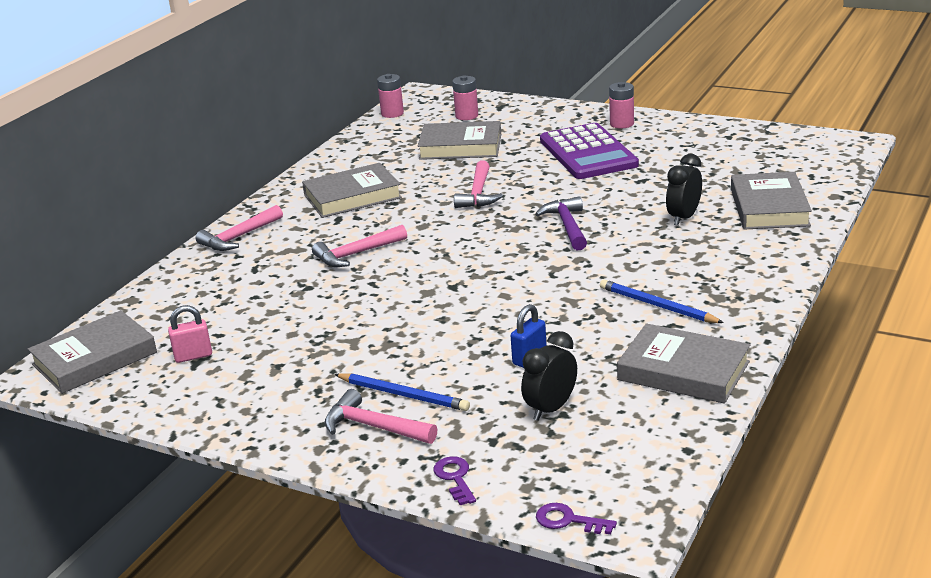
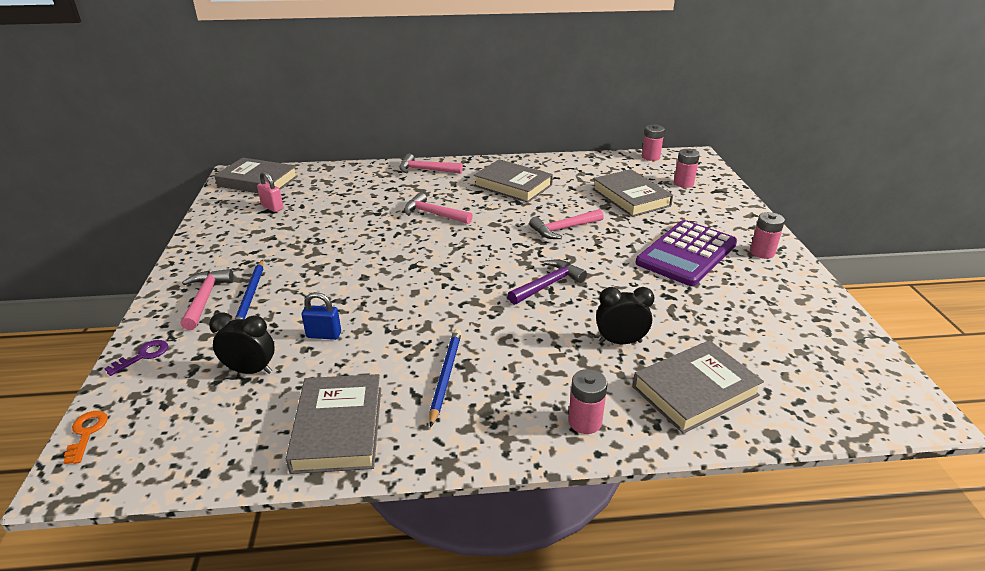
camera: 55 degrees right, 5 degrees up
(569, 520) = (86, 433): purple key -> orange key
(767, 259) = (585, 422): none -> pink battery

* ASSIGNED TASK
Set out the material once more, exact in every line, with no images.

* SOLUTION TO THE PROBLEM
camera: 55 degrees right, 5 degrees up
(569, 520) = (86, 433): purple key -> orange key
(767, 259) = (585, 422): none -> pink battery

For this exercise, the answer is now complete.